▸ Task brief
Give back the whole listing exactly as written, leaving out each picture.

▸ Data block
§ §

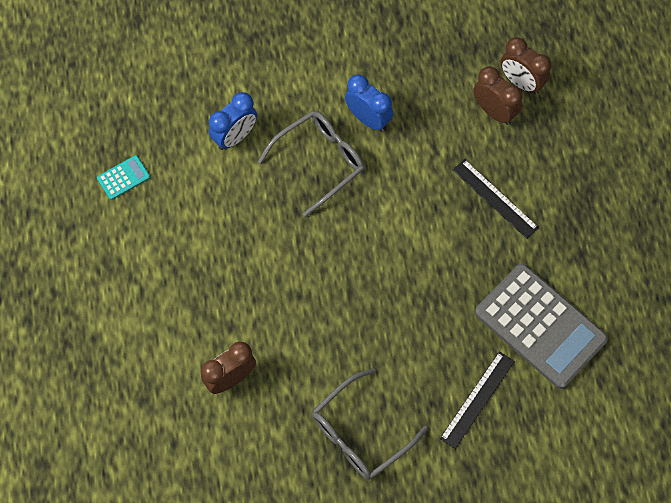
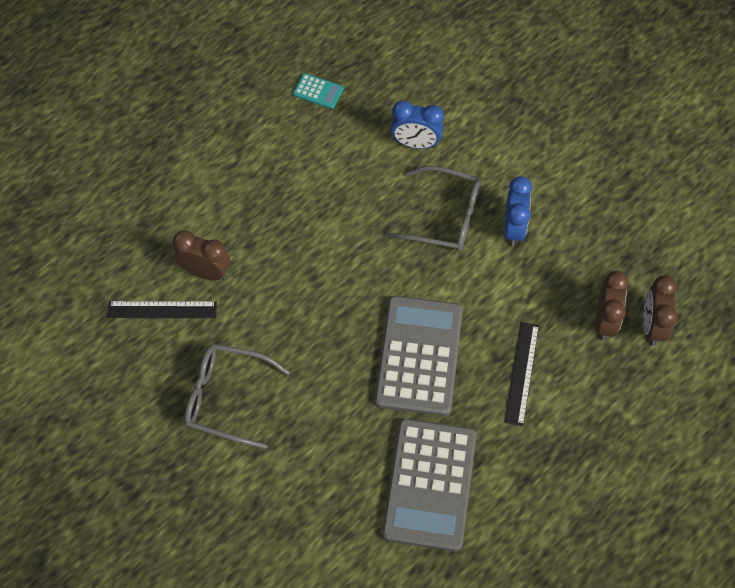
camera: 55 degrees right, 5 degrees down
(428, 262) = (419, 356): none -> grey calculator
(477, 399) = (322, 473): black ruler -> black ruler (162, 310)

§ §

▸ Solved problem
camera: 55 degrees right, 5 degrees down
(428, 262) = (419, 356): none -> grey calculator
(477, 399) = (322, 473): black ruler -> black ruler (162, 310)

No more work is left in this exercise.